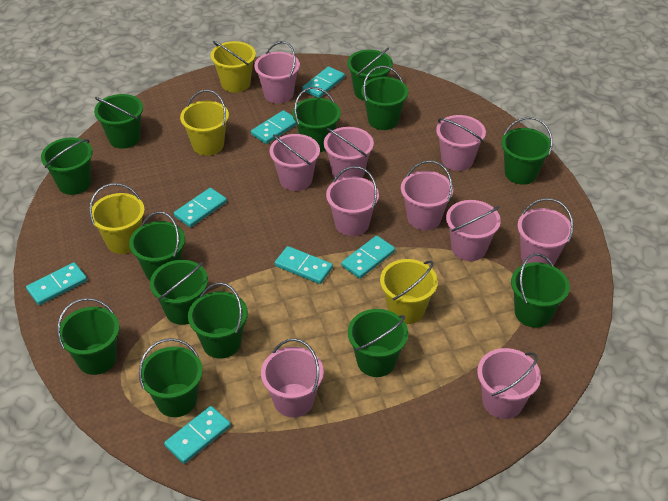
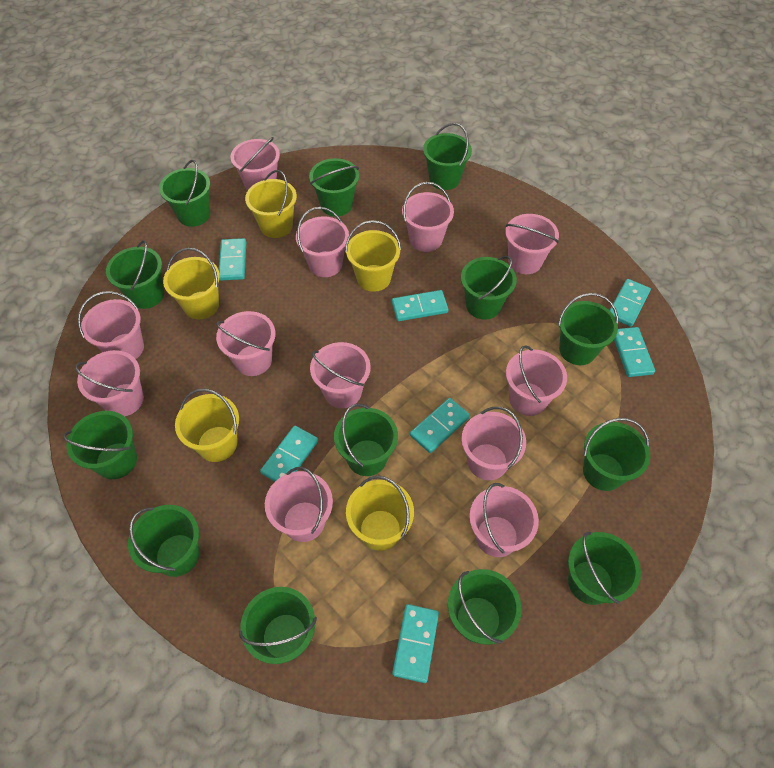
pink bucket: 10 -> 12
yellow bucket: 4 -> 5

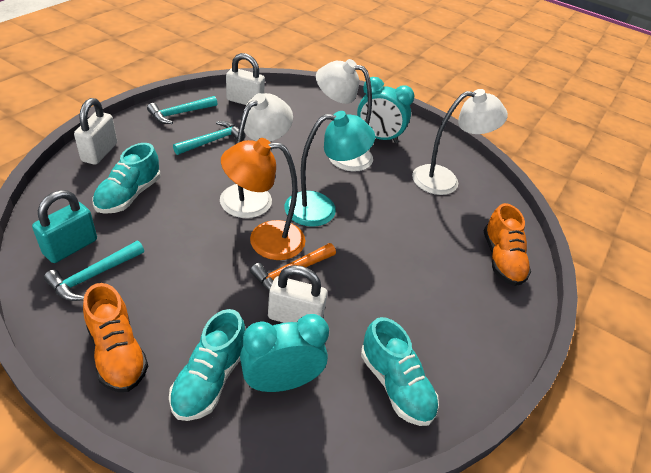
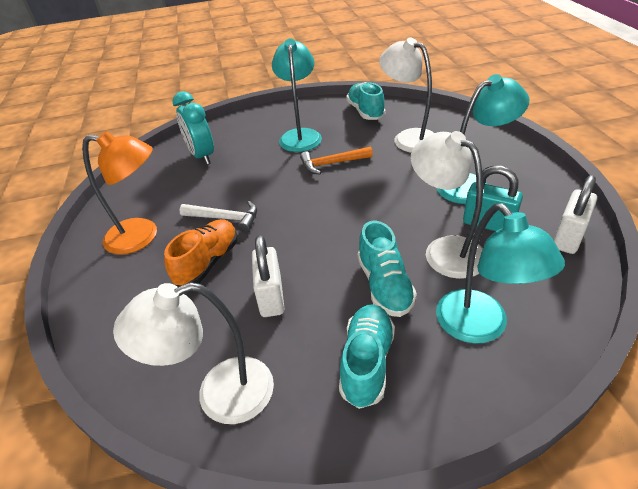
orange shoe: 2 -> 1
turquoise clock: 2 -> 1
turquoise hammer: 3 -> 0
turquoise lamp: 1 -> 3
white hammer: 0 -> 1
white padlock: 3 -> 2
==
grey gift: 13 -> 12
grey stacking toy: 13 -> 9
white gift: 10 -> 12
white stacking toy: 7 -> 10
...
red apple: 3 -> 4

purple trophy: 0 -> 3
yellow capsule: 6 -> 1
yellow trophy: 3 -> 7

Try it — Please give back exactly the lines of this listing beginning at the line with "grey stacking toy: 13 -> 9" and ending with the line with "white stacking toy: 7 -> 10", both included, and nothing else.

Result of this exercise —
grey stacking toy: 13 -> 9
white gift: 10 -> 12
white stacking toy: 7 -> 10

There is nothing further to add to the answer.